Collected data entries
######

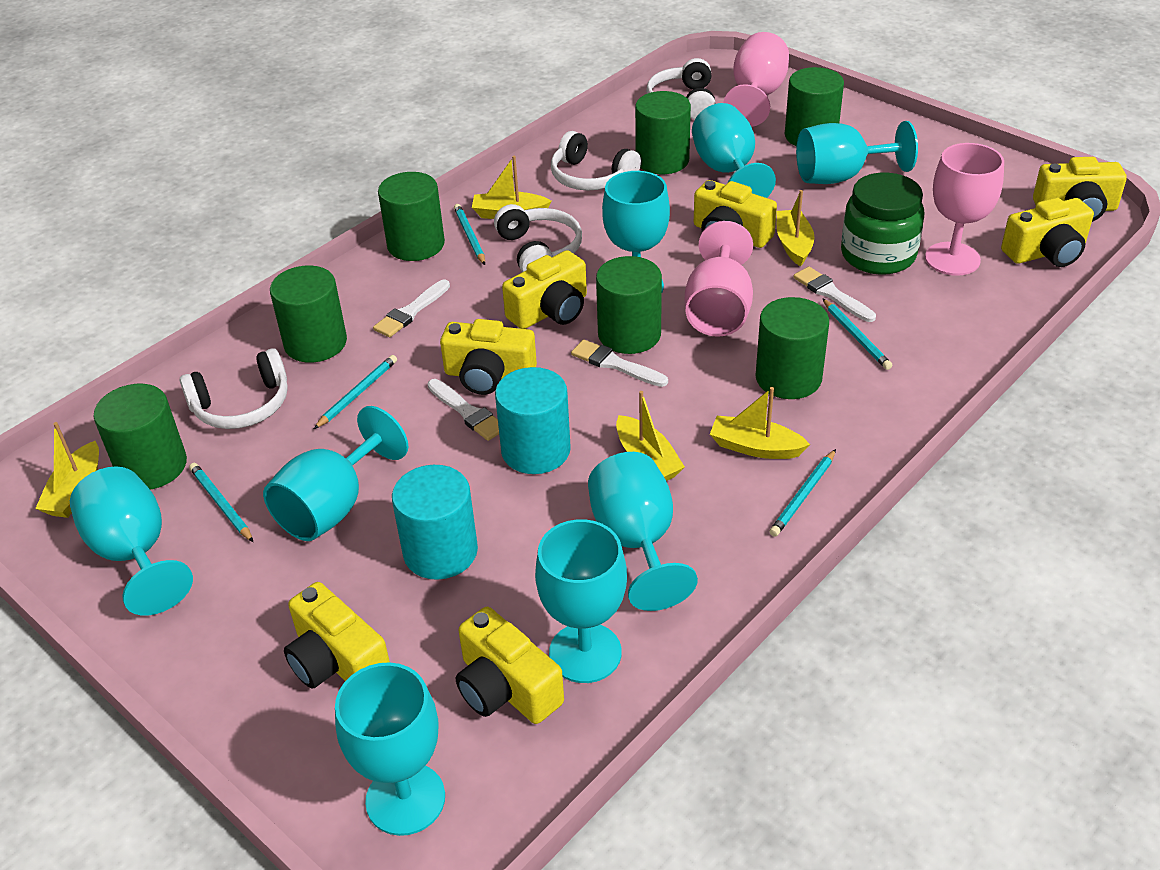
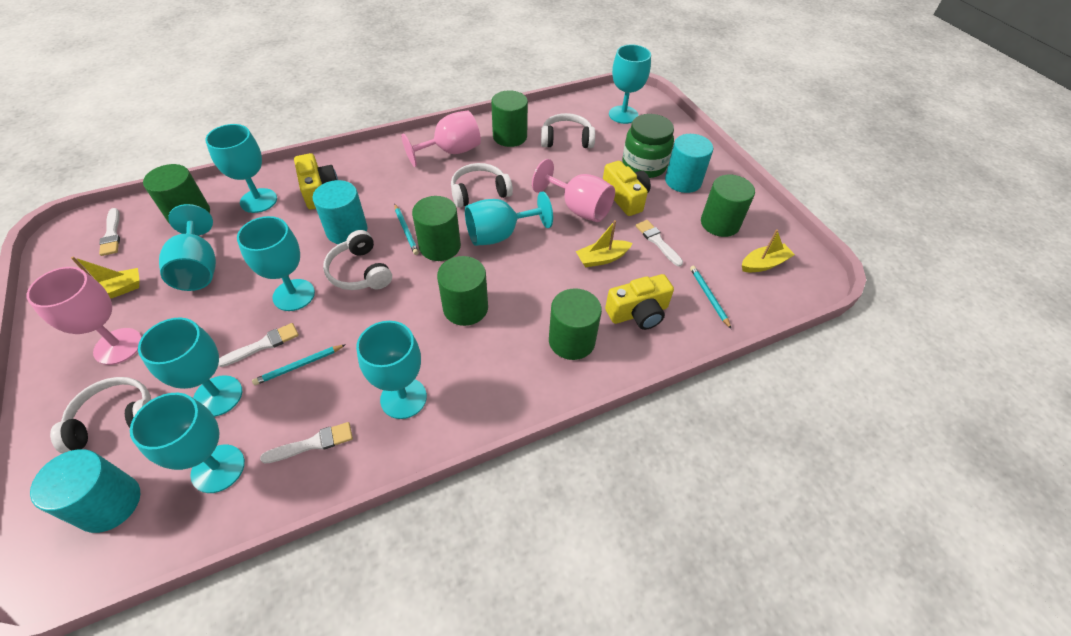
green cylinder: 7 -> 6
turquoise cylinder: 2 -> 3
turquoise pencil: 5 -> 3
yellow boat: 5 -> 3
yellow camera: 7 -> 3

######

● **What to produce**
The records above must be returned exactly, with each picture omitted.

● **Written reply**
green cylinder: 7 -> 6
turquoise cylinder: 2 -> 3
turquoise pencil: 5 -> 3
yellow boat: 5 -> 3
yellow camera: 7 -> 3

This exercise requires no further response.